__Provided entries__:

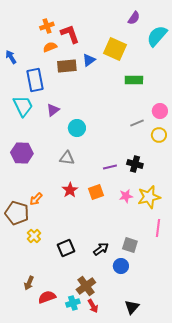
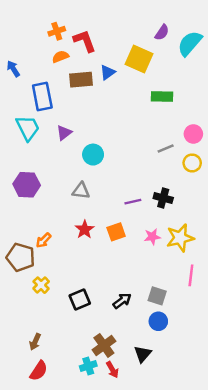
purple semicircle: (134, 18) -> (162, 32), moved
blue circle: (121, 266) -> (158, 321), moved
red semicircle: (47, 297) -> (39, 371), moved, turned 144
black triangle: (132, 307) -> (143, 354), moved

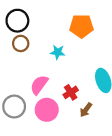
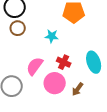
red cross: (71, 92) -> (64, 62), moved, turned -32
pink circle: (47, 110) -> (55, 83), moved

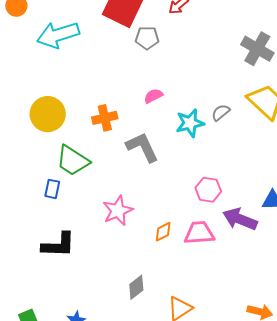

__Exercise__: All of the entries above should be retyped exactly, with the pictures left out.

__Exercise result__:
purple semicircle: (134, 18) -> (162, 32), moved
blue circle: (121, 266) -> (158, 321), moved
red semicircle: (47, 297) -> (39, 371), moved, turned 144
black triangle: (132, 307) -> (143, 354), moved

red cross: (71, 92) -> (64, 62), moved, turned -32
pink circle: (47, 110) -> (55, 83), moved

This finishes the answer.